EXERCISE DESCRIPTION >>
Could you return only the lines that run from the line with "TEMP2 pin OUT: 9 -> A1" through the final line of the data, exactly as they stand?

##### DATASET CONTENT

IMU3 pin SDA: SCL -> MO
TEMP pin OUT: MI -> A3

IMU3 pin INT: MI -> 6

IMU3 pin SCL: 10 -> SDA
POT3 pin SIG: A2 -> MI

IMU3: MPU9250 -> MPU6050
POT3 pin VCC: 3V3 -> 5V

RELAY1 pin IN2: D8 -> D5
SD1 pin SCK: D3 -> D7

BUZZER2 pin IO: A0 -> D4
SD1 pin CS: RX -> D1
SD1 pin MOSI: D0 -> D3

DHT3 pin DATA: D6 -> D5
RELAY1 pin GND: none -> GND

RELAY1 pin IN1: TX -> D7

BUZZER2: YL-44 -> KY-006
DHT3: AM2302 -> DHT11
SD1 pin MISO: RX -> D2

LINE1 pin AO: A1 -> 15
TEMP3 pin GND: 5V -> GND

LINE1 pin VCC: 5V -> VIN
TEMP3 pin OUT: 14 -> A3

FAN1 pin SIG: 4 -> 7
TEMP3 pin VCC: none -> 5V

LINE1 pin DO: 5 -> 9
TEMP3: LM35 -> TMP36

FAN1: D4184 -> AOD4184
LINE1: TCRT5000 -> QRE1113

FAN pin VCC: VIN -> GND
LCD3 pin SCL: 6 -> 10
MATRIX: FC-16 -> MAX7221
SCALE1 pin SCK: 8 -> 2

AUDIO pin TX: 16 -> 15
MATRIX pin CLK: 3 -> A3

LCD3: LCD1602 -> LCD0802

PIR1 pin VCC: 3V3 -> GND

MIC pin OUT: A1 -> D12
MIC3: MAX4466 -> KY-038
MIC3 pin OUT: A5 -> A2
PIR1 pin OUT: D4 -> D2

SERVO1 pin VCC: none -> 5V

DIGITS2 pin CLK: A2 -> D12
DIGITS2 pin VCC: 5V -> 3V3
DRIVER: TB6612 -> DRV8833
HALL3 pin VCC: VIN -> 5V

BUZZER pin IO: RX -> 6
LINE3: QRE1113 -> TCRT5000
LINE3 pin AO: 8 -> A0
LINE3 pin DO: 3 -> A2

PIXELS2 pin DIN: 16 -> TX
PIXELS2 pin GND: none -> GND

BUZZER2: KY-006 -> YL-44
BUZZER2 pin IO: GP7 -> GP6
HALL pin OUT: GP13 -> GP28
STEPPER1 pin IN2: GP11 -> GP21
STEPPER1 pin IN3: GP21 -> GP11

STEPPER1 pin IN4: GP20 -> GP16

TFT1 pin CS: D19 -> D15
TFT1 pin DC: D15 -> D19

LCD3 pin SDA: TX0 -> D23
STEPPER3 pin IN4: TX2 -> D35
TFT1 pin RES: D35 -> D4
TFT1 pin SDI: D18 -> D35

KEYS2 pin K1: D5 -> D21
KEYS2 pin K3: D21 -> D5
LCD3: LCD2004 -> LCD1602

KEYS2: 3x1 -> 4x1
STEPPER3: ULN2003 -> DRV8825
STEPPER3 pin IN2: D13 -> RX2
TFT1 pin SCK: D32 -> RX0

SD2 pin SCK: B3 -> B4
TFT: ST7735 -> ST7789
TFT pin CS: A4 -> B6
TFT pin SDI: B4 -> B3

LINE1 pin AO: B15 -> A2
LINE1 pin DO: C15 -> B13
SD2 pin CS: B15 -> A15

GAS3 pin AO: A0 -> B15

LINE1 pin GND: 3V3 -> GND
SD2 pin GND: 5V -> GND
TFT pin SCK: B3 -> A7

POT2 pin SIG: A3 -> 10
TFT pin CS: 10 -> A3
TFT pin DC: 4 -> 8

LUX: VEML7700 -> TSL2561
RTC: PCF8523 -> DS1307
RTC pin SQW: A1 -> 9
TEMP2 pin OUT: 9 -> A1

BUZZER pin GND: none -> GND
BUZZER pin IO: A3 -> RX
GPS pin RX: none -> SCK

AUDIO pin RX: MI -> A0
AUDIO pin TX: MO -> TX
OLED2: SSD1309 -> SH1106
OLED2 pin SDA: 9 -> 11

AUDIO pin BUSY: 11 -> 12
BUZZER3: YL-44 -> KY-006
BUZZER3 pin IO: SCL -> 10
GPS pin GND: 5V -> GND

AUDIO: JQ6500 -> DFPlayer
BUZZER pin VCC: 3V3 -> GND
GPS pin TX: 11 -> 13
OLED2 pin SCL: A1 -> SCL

##########

OUTPUT OF THE TASK >>
TEMP2 pin OUT: 9 -> A1

BUZZER pin GND: none -> GND
BUZZER pin IO: A3 -> RX
GPS pin RX: none -> SCK

AUDIO pin RX: MI -> A0
AUDIO pin TX: MO -> TX
OLED2: SSD1309 -> SH1106
OLED2 pin SDA: 9 -> 11

AUDIO pin BUSY: 11 -> 12
BUZZER3: YL-44 -> KY-006
BUZZER3 pin IO: SCL -> 10
GPS pin GND: 5V -> GND

AUDIO: JQ6500 -> DFPlayer
BUZZER pin VCC: 3V3 -> GND
GPS pin TX: 11 -> 13
OLED2 pin SCL: A1 -> SCL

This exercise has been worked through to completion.